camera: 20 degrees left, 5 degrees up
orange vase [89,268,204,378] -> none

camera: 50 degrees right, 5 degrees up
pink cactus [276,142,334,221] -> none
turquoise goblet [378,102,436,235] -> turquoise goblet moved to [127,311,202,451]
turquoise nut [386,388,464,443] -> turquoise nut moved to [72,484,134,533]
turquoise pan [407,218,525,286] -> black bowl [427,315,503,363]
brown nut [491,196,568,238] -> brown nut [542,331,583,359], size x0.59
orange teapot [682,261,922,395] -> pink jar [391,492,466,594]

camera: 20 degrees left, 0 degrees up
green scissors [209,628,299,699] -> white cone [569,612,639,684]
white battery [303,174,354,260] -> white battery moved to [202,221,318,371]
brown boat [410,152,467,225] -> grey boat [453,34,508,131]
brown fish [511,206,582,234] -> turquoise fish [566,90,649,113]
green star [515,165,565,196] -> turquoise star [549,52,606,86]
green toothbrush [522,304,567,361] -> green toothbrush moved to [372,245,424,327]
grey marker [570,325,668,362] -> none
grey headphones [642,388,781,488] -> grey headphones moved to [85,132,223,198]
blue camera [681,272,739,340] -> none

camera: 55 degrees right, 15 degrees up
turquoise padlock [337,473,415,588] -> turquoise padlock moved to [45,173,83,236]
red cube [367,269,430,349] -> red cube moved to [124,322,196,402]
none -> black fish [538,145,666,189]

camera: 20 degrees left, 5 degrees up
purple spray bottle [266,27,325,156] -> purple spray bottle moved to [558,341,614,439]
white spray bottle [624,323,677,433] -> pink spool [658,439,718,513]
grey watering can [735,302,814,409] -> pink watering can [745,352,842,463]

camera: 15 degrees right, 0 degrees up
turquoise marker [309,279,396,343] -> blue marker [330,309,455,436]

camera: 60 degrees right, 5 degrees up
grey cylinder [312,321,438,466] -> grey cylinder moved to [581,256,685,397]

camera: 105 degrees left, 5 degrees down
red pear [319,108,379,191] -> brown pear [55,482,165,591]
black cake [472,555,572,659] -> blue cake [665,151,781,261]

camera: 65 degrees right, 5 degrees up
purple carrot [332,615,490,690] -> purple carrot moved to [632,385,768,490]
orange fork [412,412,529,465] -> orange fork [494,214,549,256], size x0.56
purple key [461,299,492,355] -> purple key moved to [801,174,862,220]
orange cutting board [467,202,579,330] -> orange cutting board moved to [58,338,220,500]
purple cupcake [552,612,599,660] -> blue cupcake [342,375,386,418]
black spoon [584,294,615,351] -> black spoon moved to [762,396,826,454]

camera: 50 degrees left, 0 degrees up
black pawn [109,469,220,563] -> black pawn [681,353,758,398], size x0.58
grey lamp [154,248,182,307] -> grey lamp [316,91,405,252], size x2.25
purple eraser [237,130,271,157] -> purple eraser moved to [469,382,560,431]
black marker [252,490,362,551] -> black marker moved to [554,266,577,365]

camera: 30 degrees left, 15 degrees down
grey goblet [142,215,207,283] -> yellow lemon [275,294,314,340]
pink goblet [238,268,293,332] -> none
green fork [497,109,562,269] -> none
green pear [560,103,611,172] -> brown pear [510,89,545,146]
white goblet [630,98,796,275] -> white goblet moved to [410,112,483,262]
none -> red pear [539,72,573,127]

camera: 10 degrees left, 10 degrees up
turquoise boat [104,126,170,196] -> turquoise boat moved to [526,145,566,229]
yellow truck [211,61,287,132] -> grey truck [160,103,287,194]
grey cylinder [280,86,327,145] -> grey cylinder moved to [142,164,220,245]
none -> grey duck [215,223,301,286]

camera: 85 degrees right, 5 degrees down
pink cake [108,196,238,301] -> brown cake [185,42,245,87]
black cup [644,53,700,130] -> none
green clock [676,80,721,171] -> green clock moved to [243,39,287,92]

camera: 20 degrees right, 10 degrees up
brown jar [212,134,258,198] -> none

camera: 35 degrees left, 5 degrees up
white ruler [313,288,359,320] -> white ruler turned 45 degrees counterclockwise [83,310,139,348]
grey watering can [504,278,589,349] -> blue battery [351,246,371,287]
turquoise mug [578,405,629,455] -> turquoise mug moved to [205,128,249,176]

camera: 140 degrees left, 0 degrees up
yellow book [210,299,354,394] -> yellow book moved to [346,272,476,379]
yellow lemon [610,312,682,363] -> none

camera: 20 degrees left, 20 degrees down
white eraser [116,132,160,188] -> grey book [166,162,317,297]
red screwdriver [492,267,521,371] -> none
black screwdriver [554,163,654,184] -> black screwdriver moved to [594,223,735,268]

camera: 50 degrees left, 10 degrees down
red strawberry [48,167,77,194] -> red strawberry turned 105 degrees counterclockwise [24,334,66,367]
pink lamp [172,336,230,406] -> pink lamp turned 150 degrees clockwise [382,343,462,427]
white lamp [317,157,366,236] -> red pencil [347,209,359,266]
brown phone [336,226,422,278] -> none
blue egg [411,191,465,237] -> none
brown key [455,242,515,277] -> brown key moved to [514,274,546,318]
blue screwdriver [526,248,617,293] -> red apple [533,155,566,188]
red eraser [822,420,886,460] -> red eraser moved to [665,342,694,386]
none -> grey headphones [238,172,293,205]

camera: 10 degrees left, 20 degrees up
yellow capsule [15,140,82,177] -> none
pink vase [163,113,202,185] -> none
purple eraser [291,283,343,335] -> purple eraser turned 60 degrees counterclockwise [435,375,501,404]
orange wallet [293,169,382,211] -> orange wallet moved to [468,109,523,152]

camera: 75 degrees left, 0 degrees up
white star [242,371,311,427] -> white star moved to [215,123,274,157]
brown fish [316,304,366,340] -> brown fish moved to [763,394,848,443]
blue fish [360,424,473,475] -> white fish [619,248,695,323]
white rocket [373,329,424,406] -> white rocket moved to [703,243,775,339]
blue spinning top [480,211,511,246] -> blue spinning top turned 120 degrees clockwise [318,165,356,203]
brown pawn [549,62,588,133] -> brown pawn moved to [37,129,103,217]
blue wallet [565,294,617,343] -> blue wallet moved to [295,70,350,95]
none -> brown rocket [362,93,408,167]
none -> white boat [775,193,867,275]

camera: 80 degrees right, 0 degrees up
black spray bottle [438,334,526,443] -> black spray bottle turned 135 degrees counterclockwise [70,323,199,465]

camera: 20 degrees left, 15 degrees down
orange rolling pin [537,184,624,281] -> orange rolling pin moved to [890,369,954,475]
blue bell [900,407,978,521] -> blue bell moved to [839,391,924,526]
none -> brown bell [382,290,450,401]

WHAT IS REQUIRED: Look over the records. Copy the lines that include the word "battery".

TASK ANSWER:
white battery [303,174,354,260] -> white battery moved to [202,221,318,371]
grey watering can [504,278,589,349] -> blue battery [351,246,371,287]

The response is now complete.